> **Task details**: Beneath this line are the data; copy exactly the part of them that opens with the line containing "(379, 576) = (127, 278): black" and closes with the line containing "(946, 332) = (673, 380): white", and only that part.

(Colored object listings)
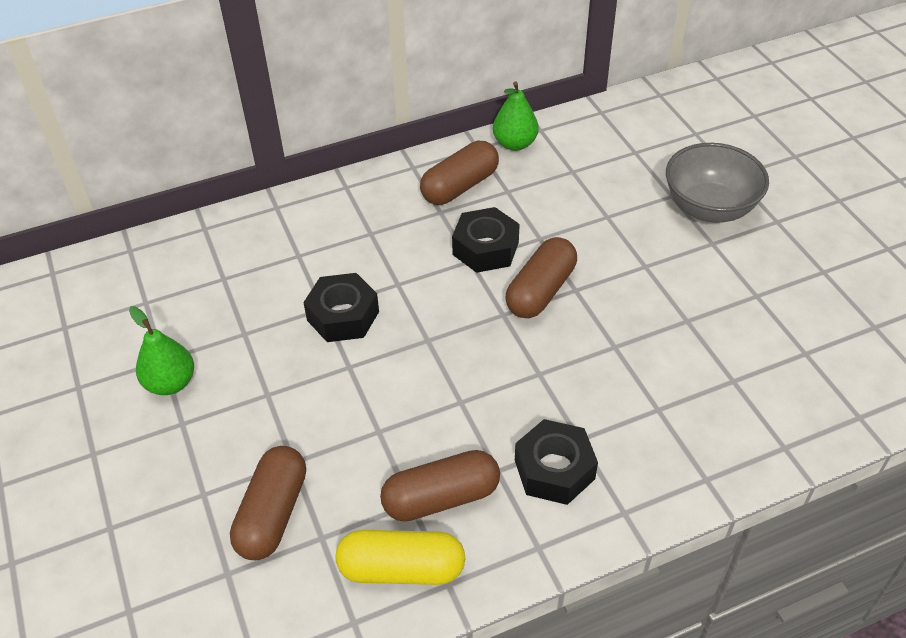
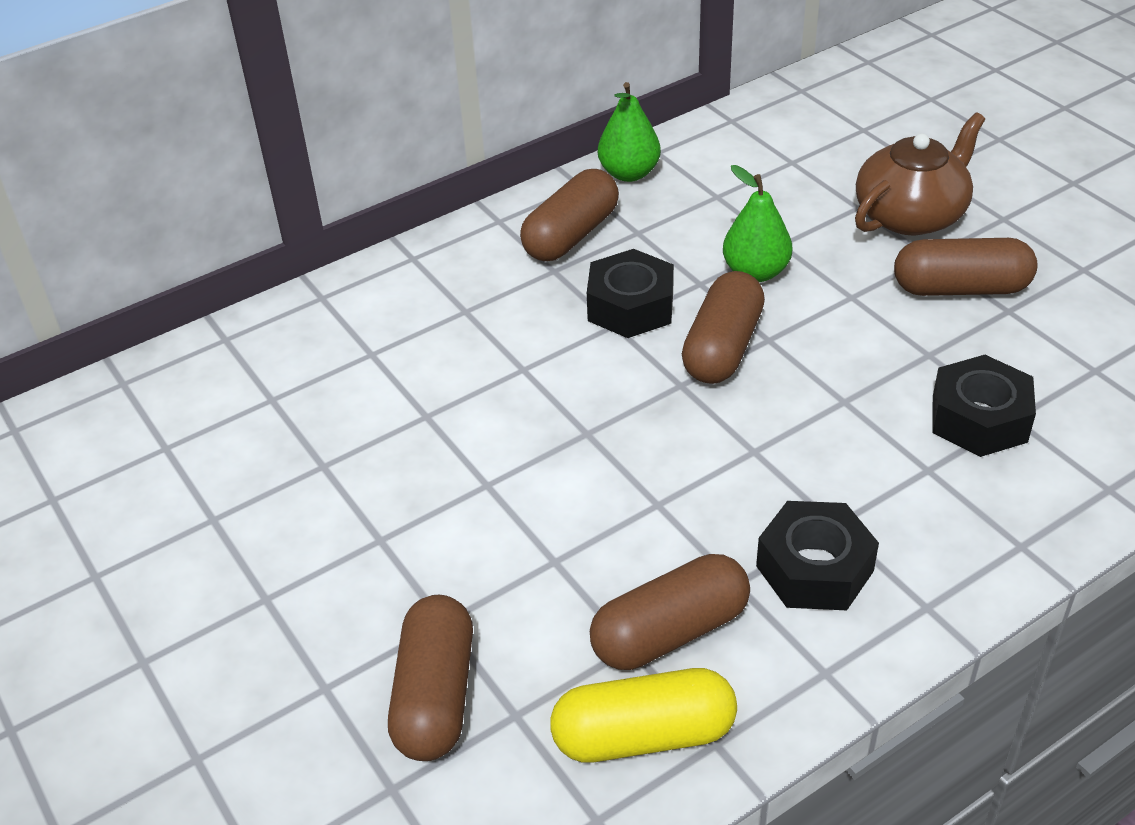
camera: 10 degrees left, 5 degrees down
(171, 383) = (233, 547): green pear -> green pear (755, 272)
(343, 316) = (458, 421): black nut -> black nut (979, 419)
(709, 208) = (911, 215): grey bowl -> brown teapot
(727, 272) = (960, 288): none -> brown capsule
--
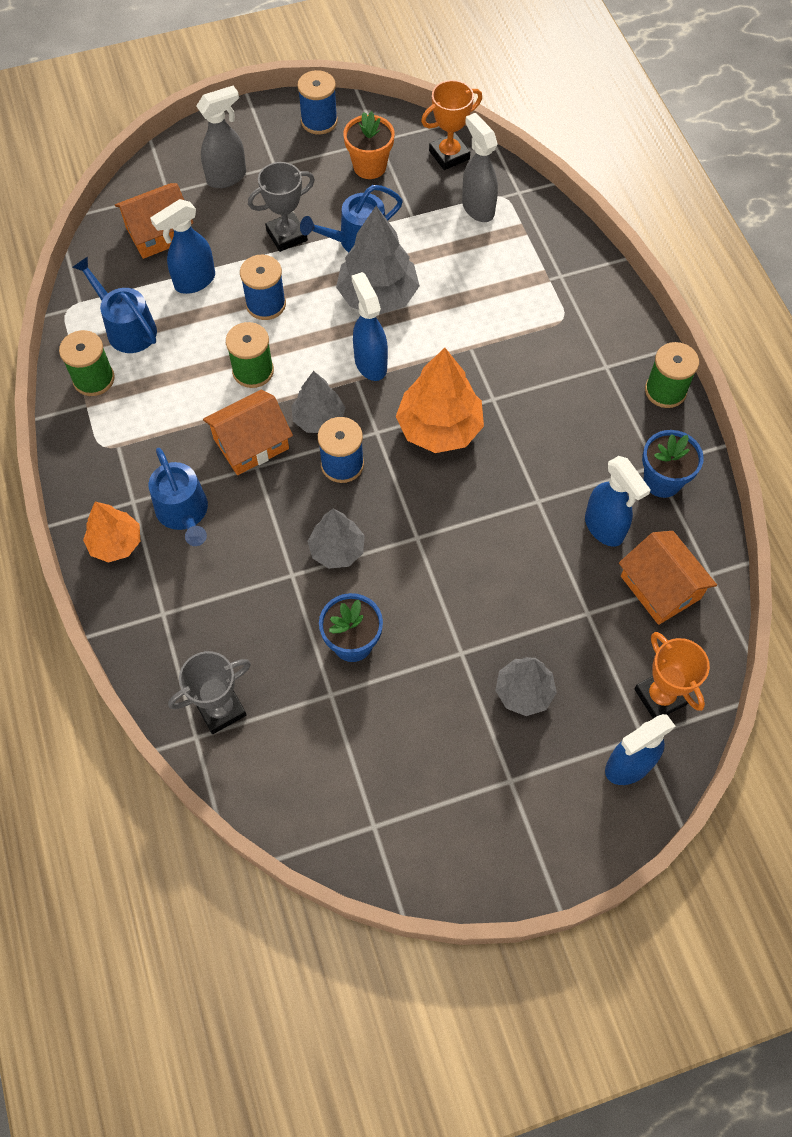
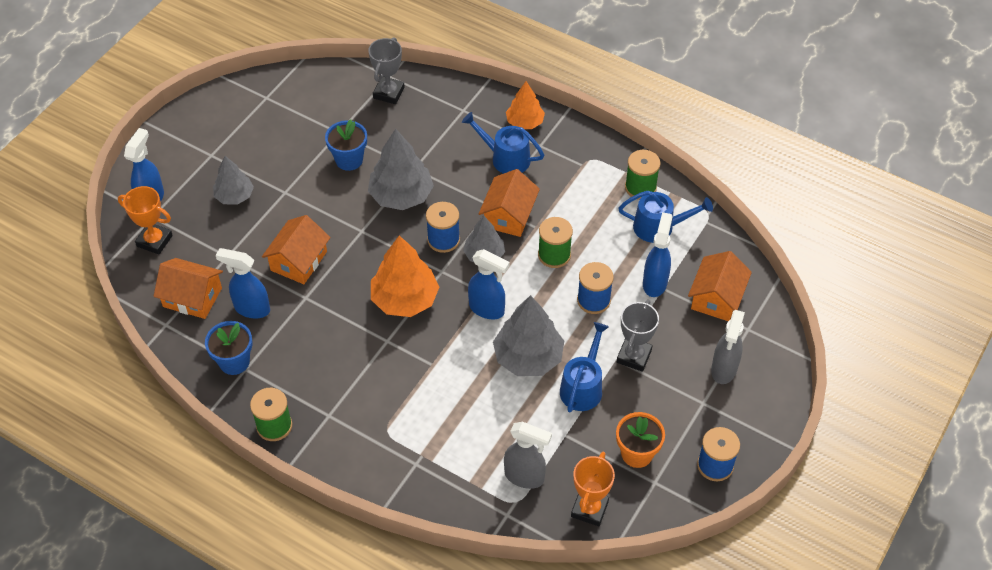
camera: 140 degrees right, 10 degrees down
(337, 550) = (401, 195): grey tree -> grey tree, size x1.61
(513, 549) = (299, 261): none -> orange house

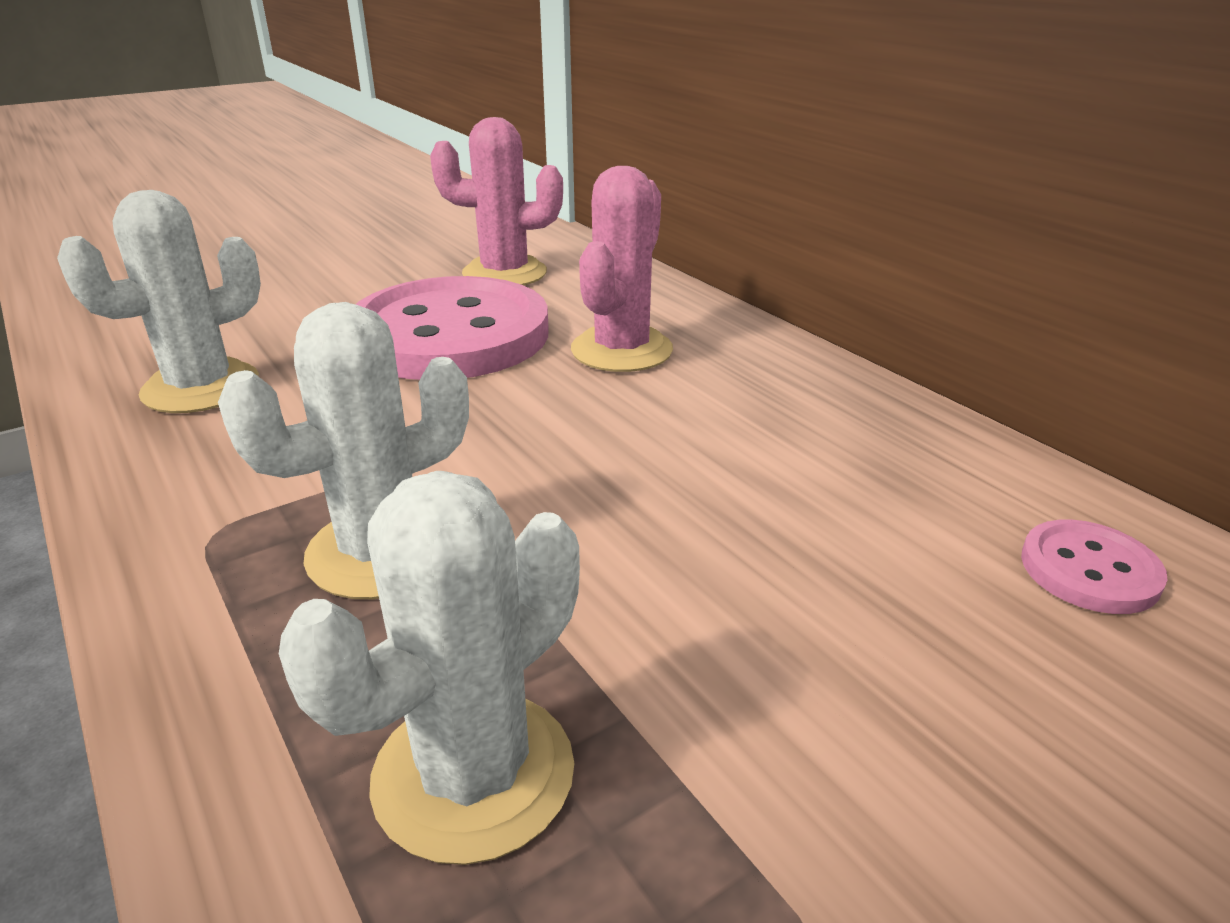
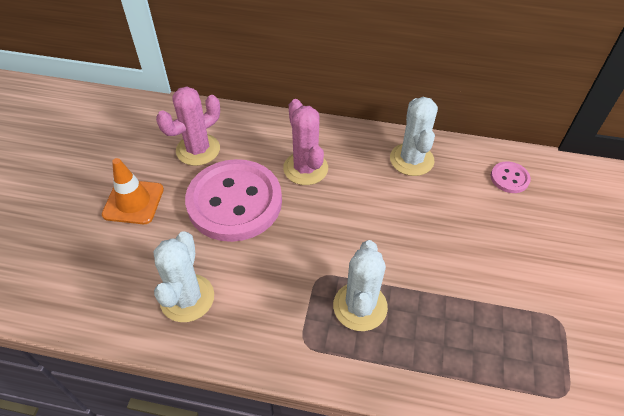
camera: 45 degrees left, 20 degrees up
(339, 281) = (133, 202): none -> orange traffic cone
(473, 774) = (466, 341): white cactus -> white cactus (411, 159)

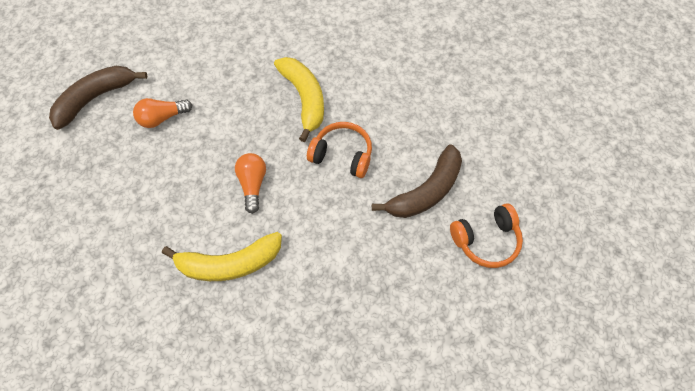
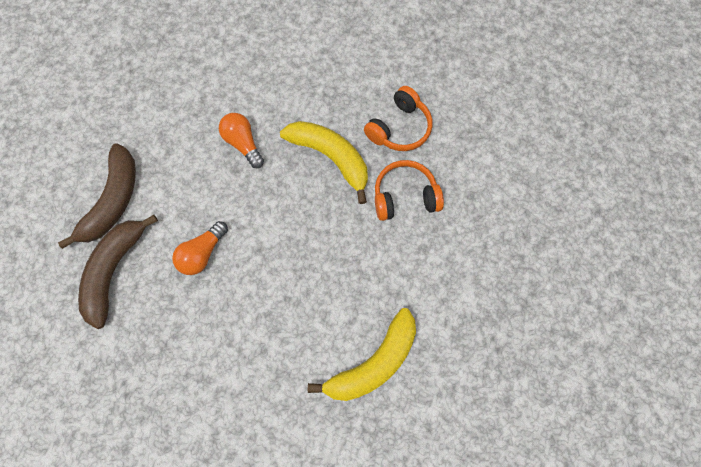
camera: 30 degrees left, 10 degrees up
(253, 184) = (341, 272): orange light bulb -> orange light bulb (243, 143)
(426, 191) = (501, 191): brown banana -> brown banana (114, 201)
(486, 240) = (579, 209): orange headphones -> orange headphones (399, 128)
==
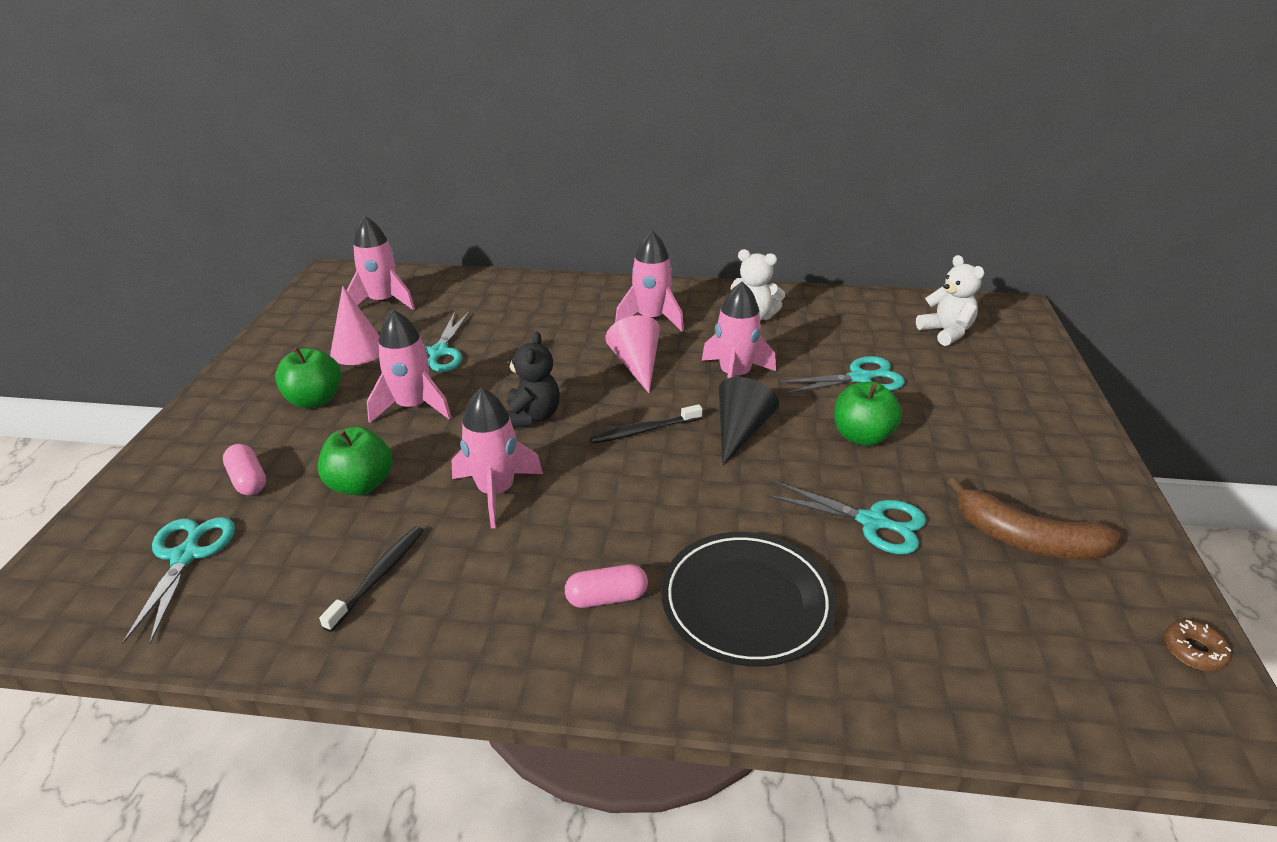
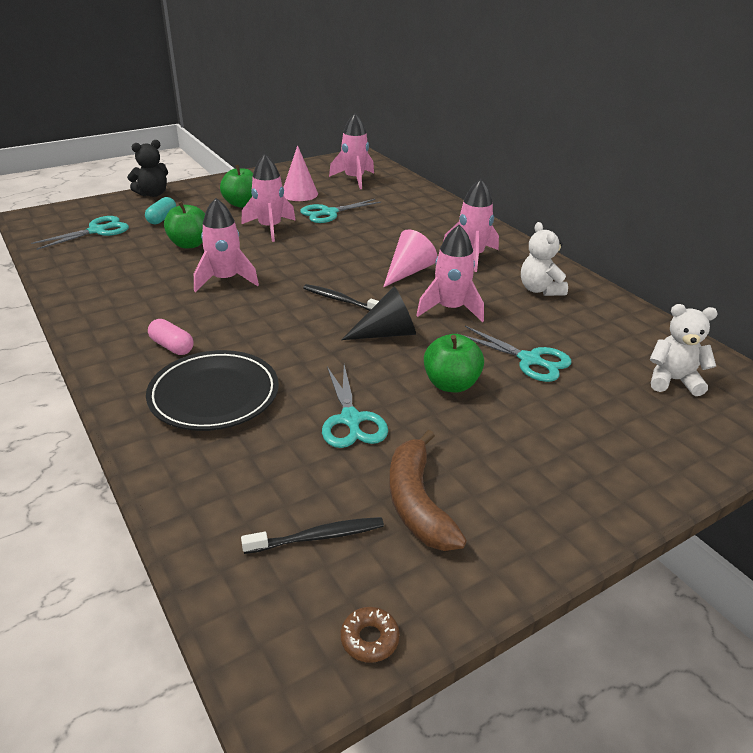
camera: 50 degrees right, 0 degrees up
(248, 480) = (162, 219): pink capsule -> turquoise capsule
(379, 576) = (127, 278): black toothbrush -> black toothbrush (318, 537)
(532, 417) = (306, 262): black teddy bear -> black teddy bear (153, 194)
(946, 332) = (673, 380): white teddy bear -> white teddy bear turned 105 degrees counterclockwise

> **Task answer**:
(379, 576) = (127, 278): black toothbrush -> black toothbrush (318, 537)
(532, 417) = (306, 262): black teddy bear -> black teddy bear (153, 194)
(946, 332) = (673, 380): white teddy bear -> white teddy bear turned 105 degrees counterclockwise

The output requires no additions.